### PROBLEM TO WORK ON
Word for word, transcribe the data below from the line with "ENC2 pin DT: D23 -> D2" to the line with "TOF pin XSHUT: RX2 -> VP", keeping both of those lines.
----- EXTRACTED DATA -----
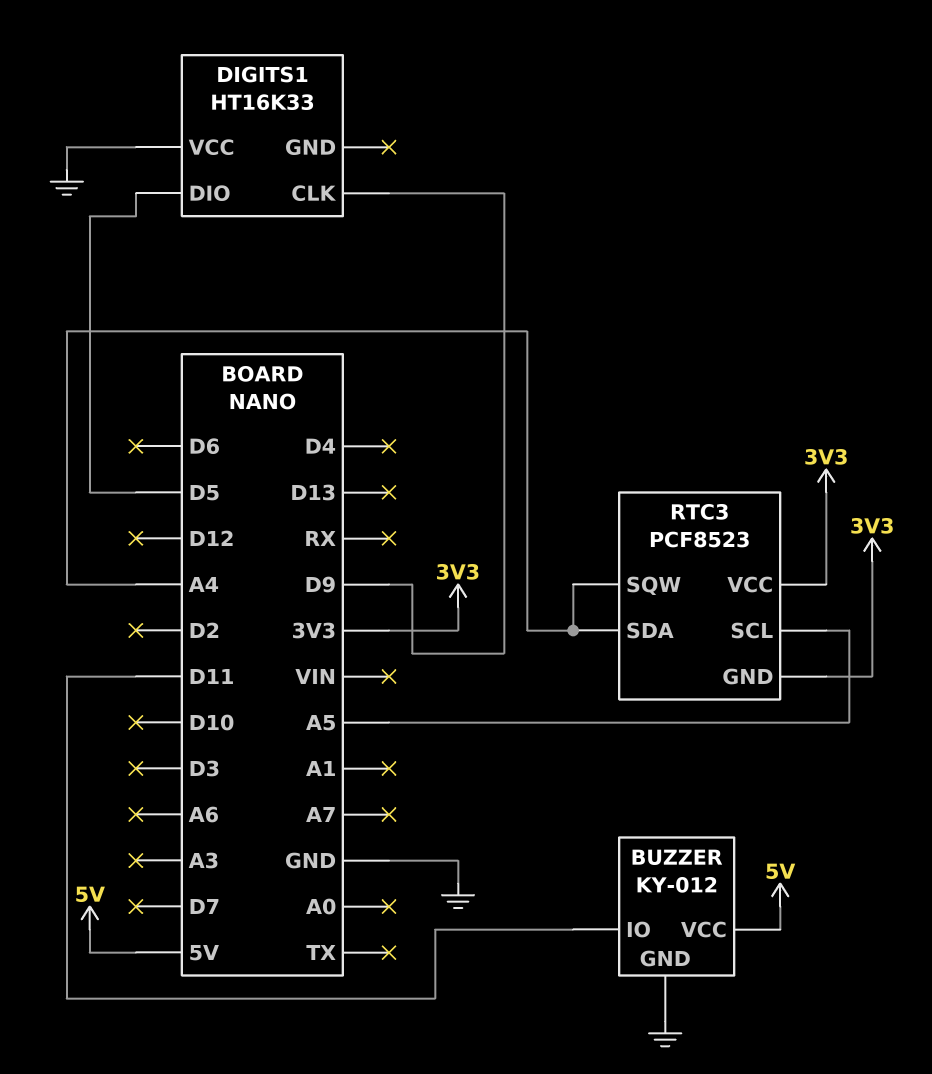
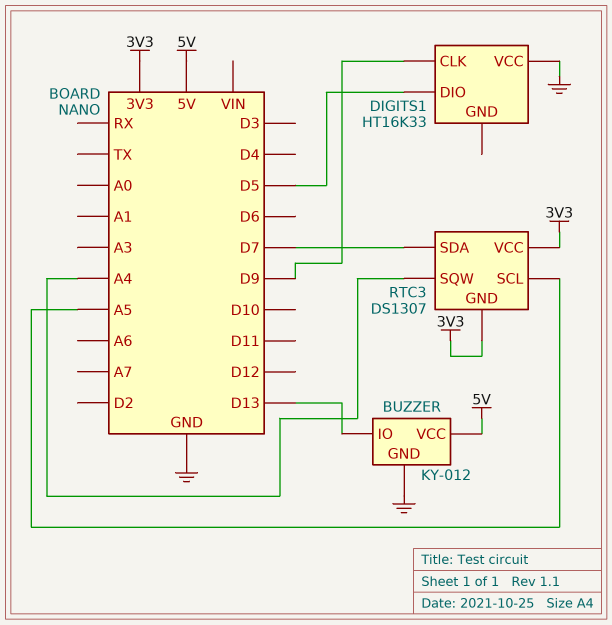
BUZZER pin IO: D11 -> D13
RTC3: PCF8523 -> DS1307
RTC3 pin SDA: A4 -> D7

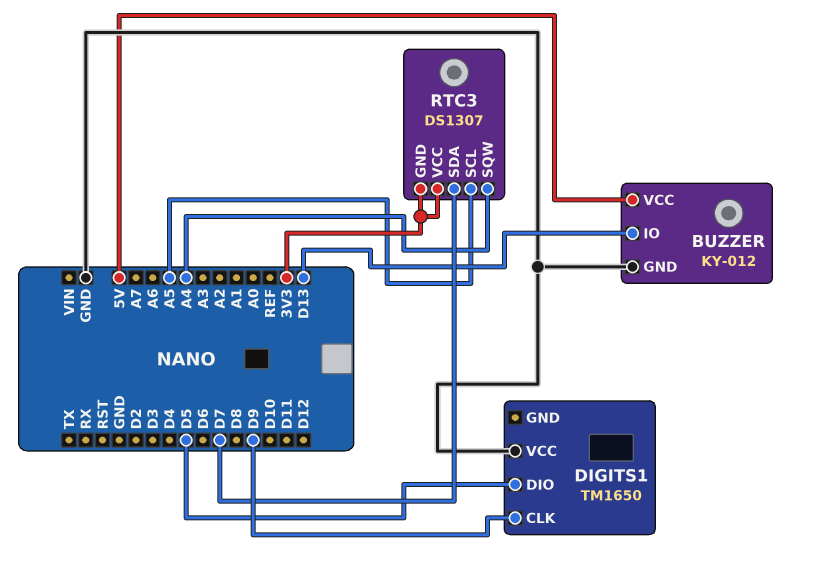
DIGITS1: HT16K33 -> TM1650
-----
----- EXTRACTED DATA -----
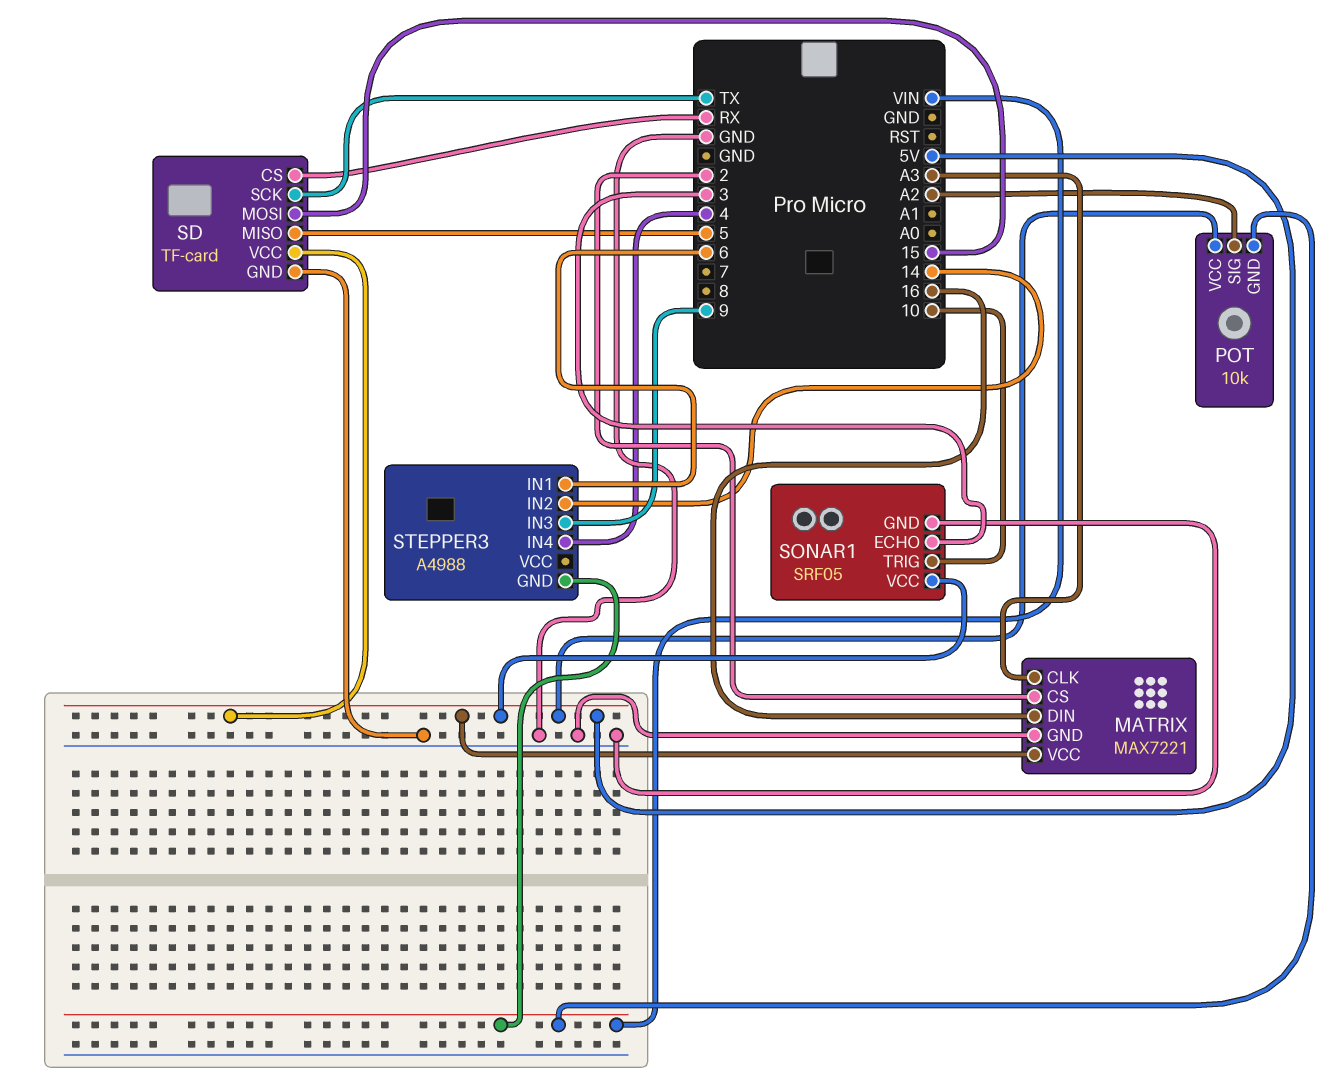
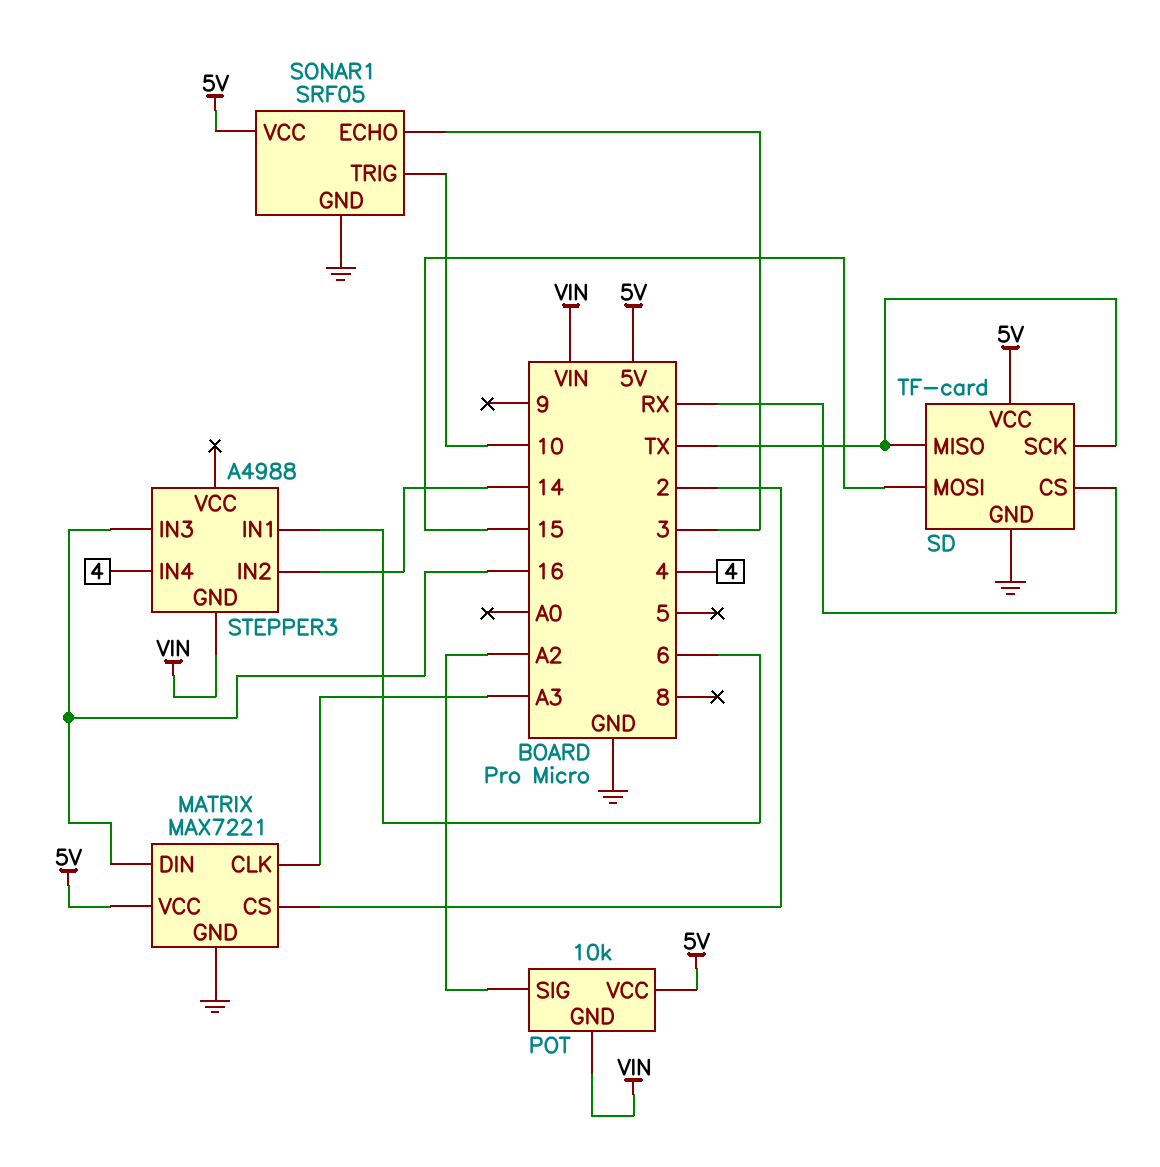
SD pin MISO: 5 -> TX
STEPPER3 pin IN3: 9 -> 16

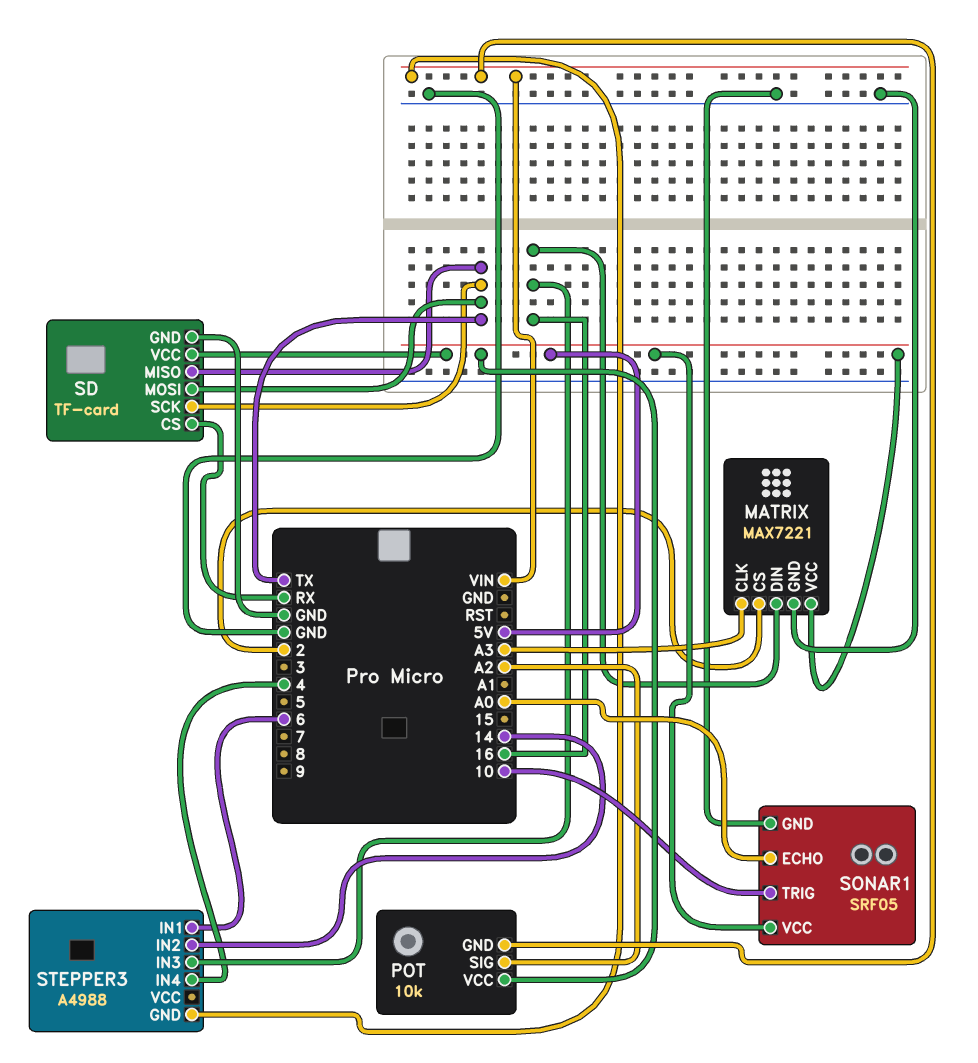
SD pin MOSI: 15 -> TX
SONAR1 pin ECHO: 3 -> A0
-----
----- EXTRACTED DATA -----
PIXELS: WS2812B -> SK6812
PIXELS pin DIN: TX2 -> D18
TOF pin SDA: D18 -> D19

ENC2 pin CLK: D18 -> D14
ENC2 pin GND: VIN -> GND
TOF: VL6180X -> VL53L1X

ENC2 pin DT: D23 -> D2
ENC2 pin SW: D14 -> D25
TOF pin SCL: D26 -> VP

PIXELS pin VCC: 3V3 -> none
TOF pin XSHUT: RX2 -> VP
-----
### TASK ANSWER
ENC2 pin DT: D23 -> D2
ENC2 pin SW: D14 -> D25
TOF pin SCL: D26 -> VP

PIXELS pin VCC: 3V3 -> none
TOF pin XSHUT: RX2 -> VP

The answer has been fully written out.